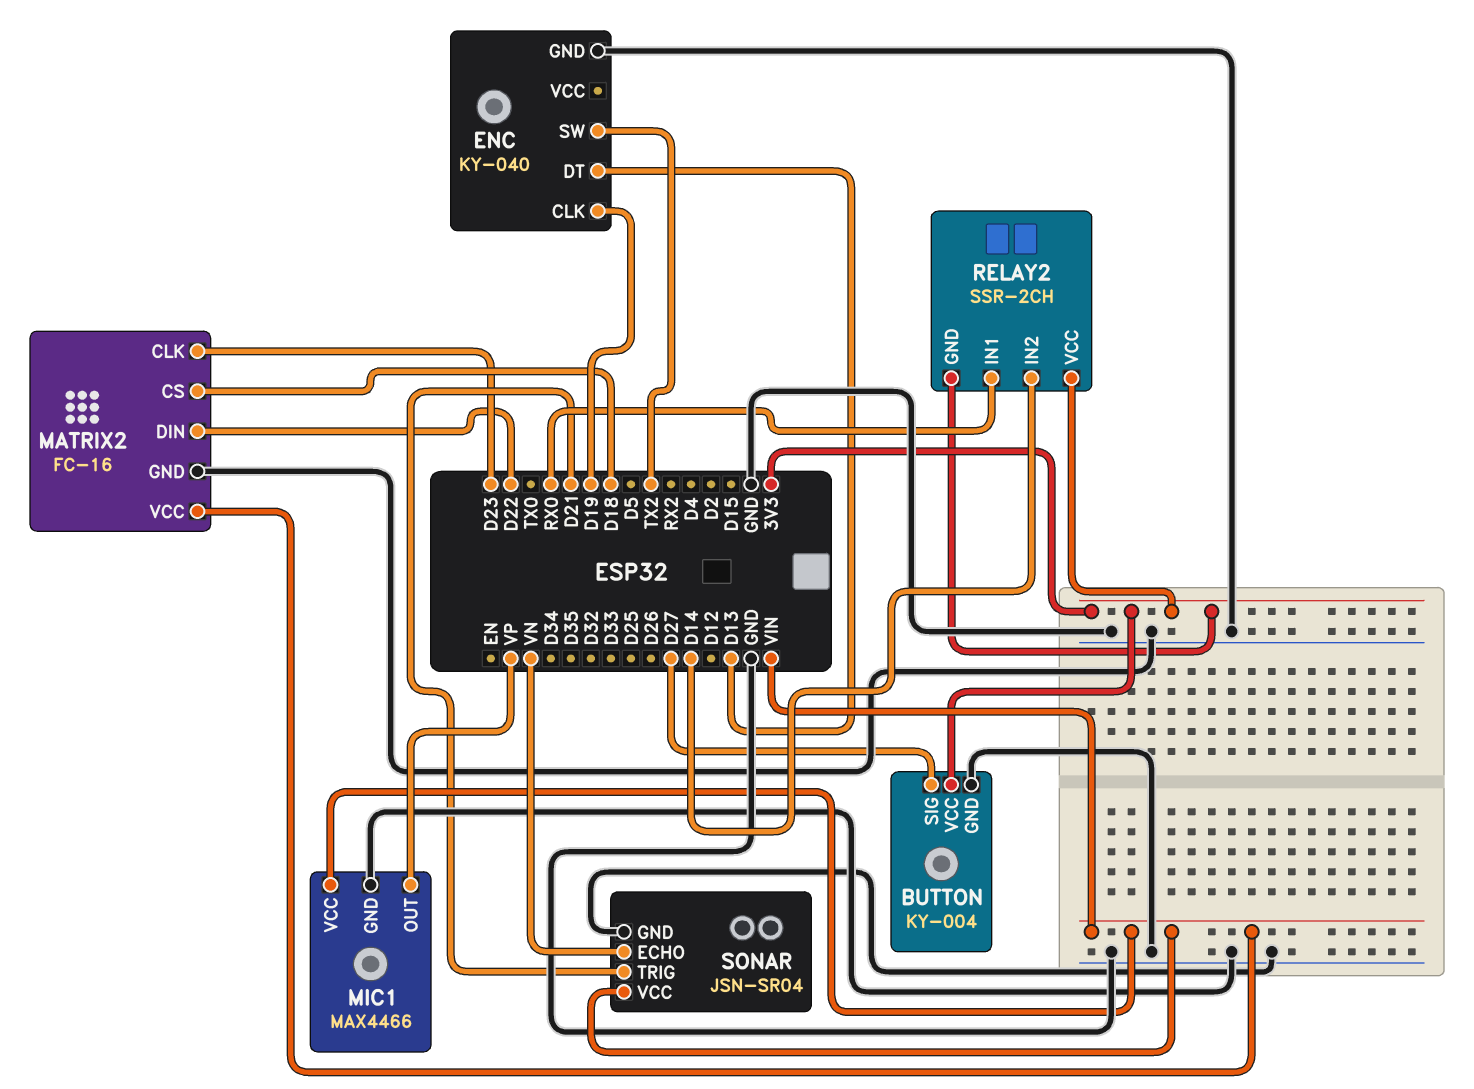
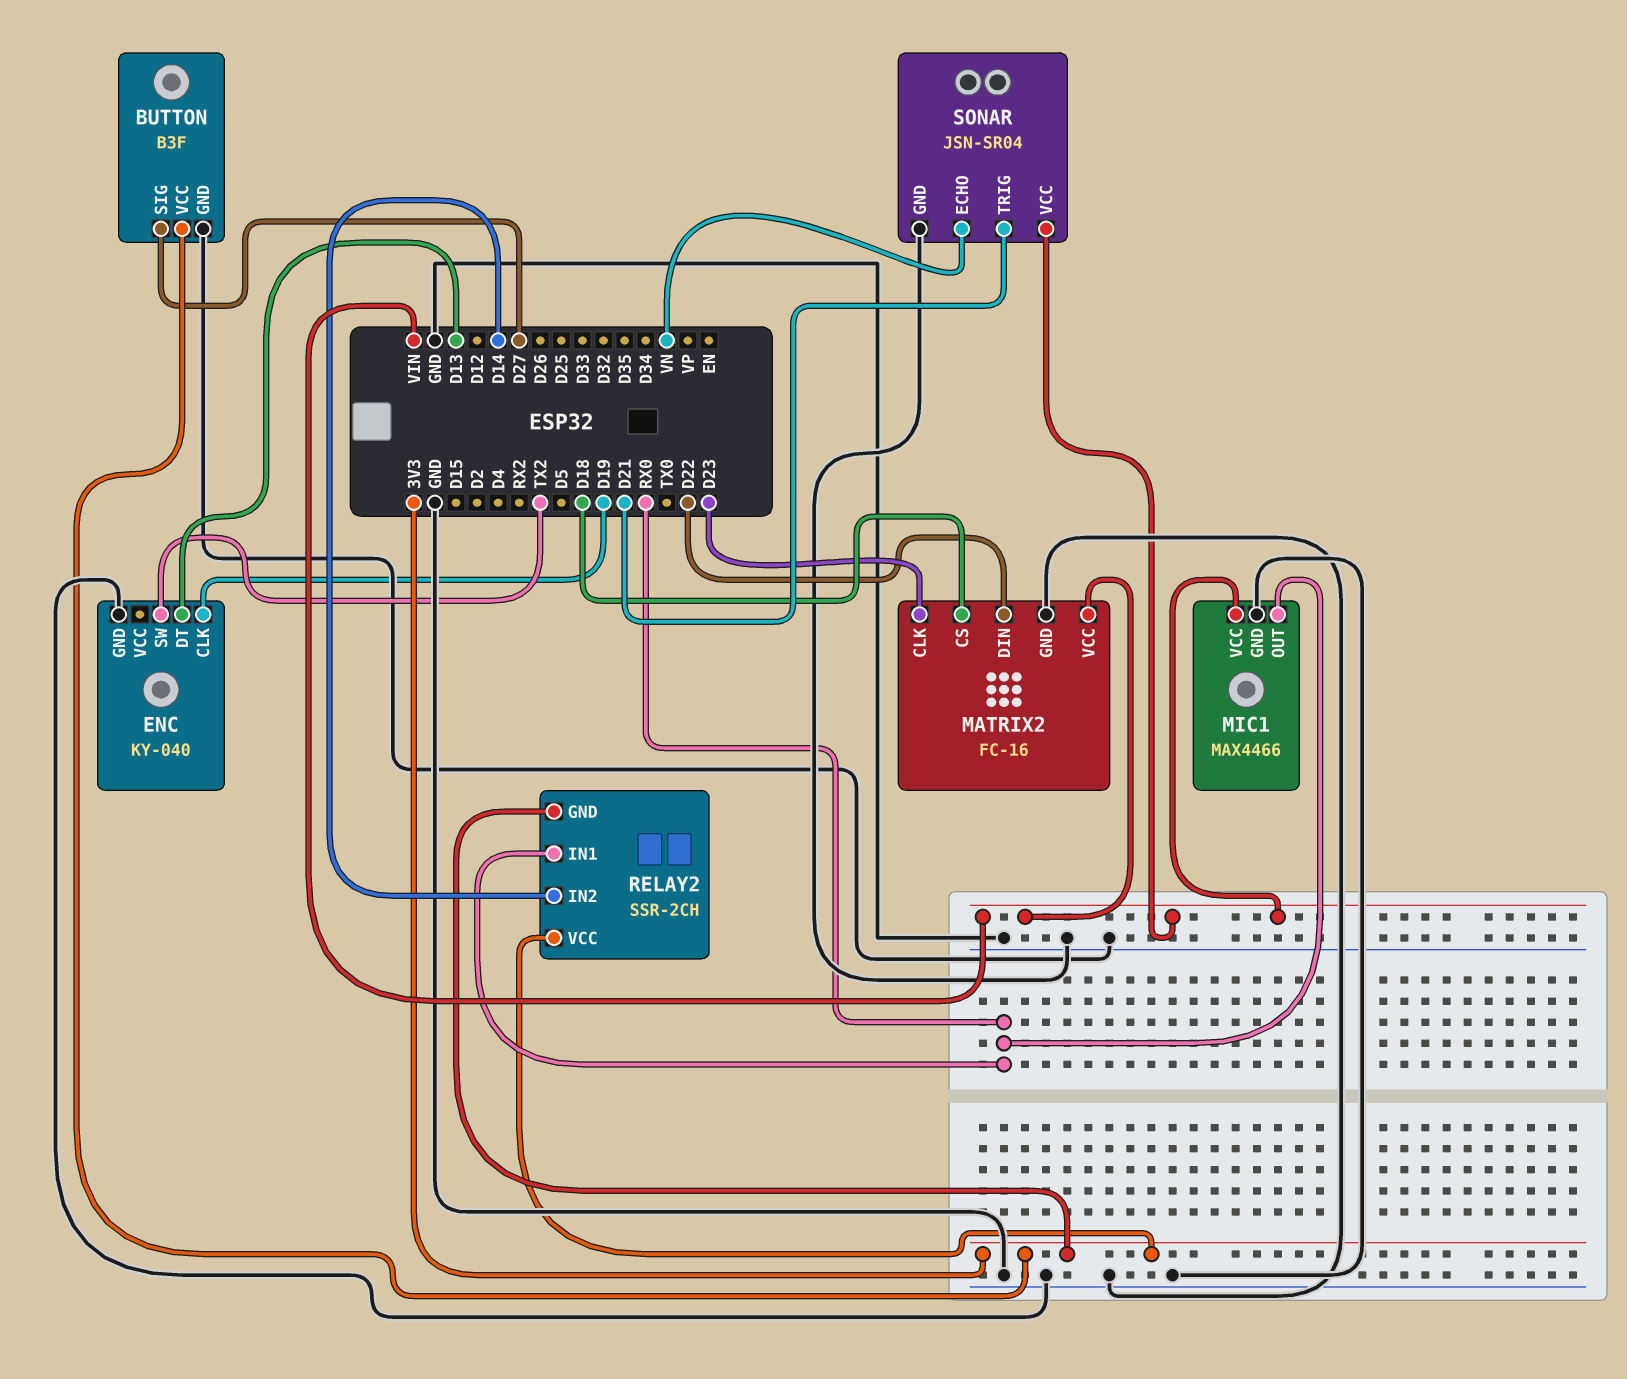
BUTTON: KY-004 -> B3F
MIC1 pin OUT: VP -> RX0

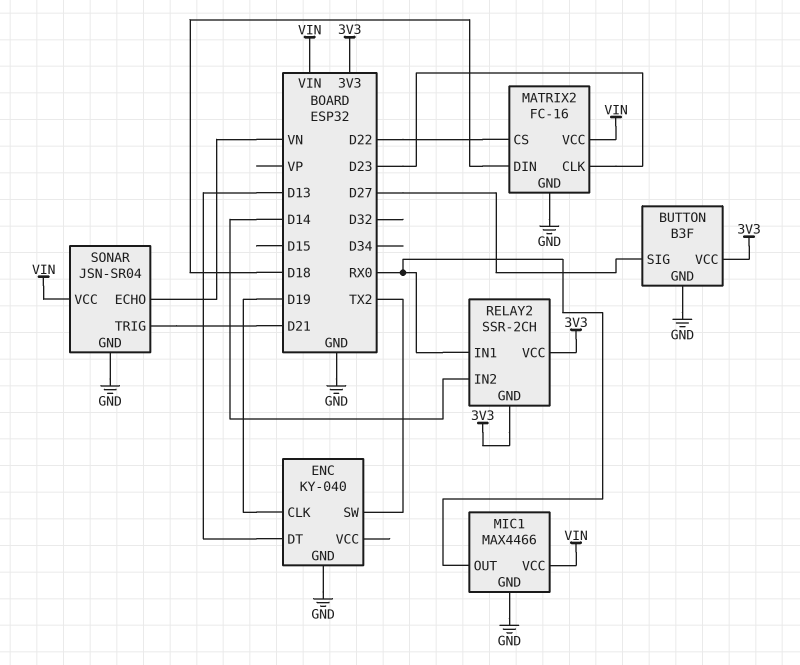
MATRIX2 pin CS: D18 -> D22
MATRIX2 pin DIN: D22 -> D18

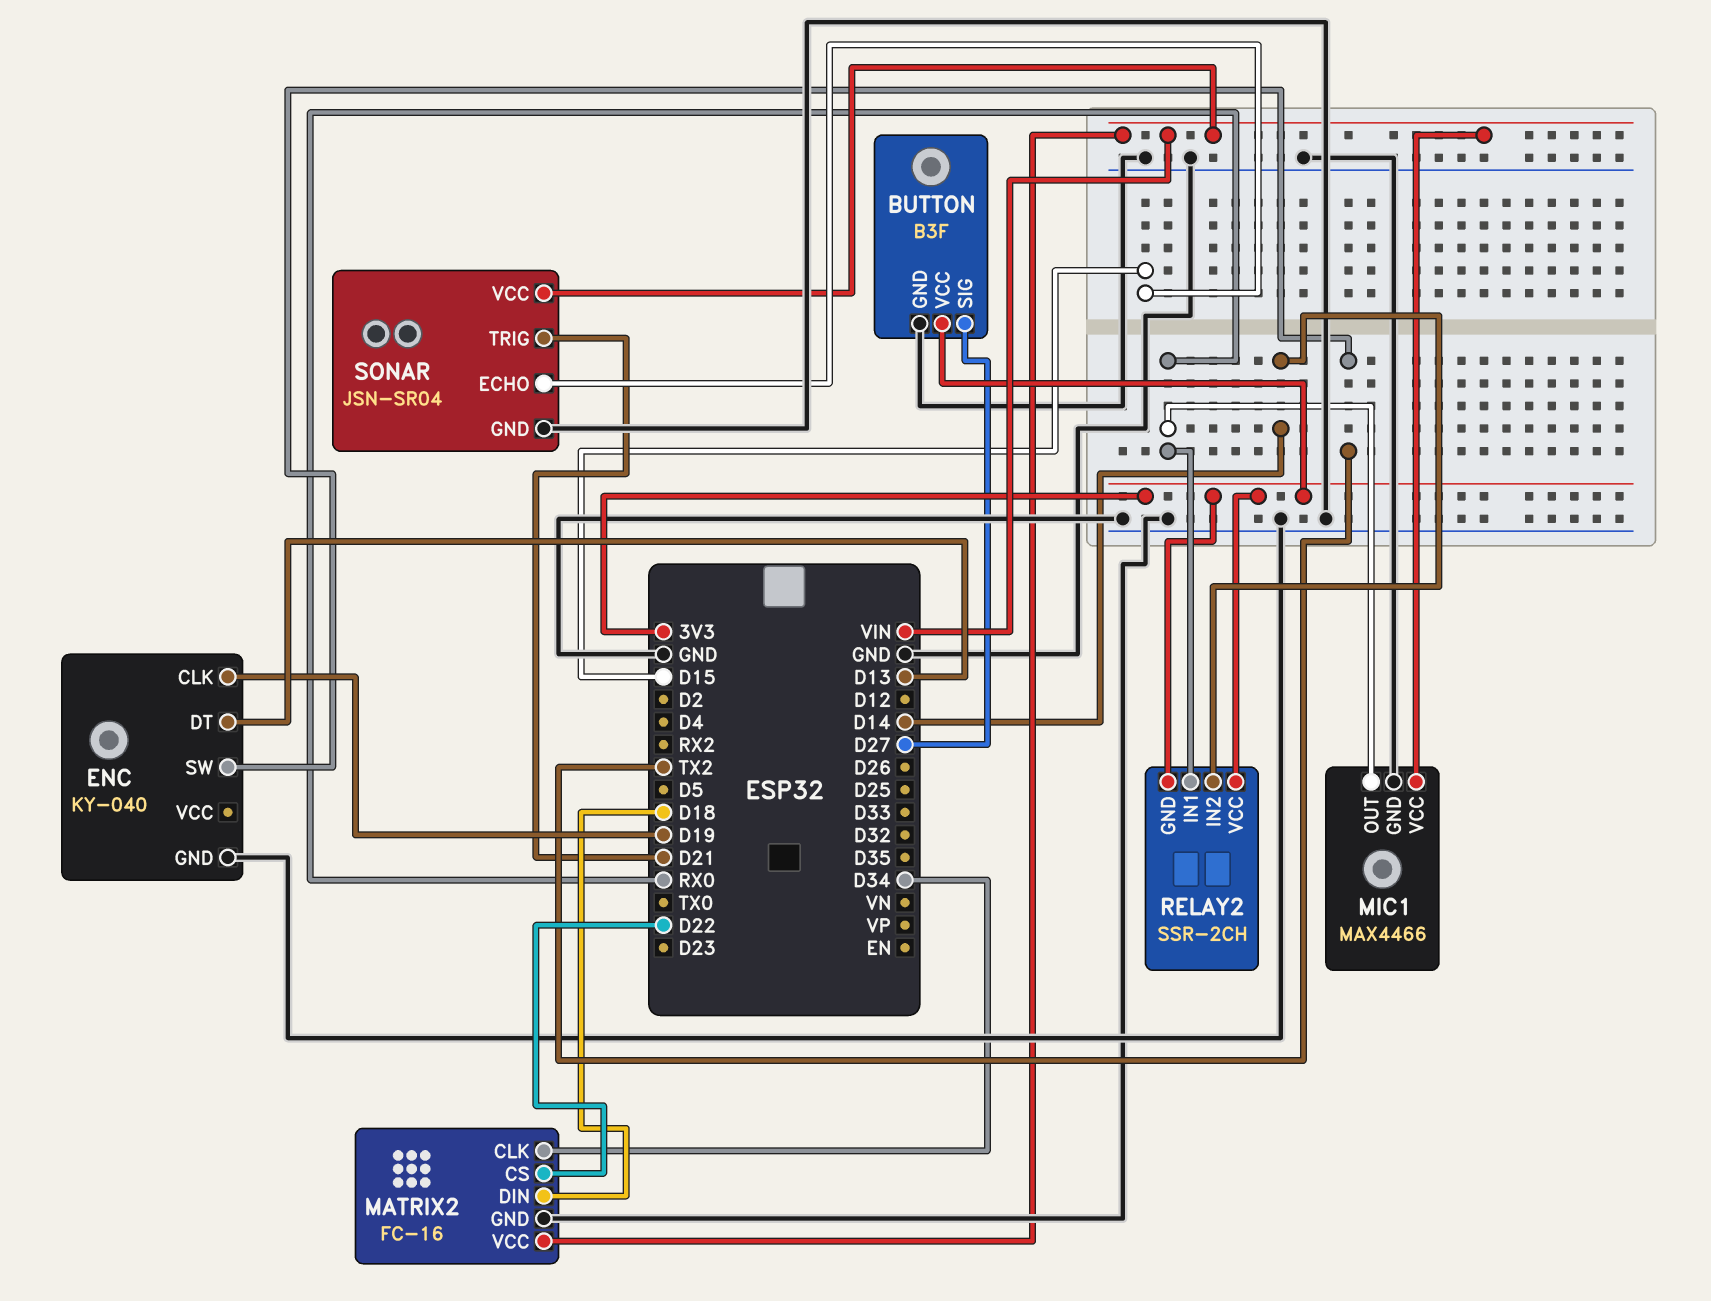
MATRIX2 pin CLK: D23 -> D34
SONAR pin ECHO: VN -> D15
* * * *
ACTION ITEM:
Give back word for word the lines from the one containing "MATRIX2 pin CS: D18 -> D22" through the final line of the data above. Pictures are to be left out.

EXERCISE OUTPUT:
MATRIX2 pin CS: D18 -> D22
MATRIX2 pin DIN: D22 -> D18

MATRIX2 pin CLK: D23 -> D34
SONAR pin ECHO: VN -> D15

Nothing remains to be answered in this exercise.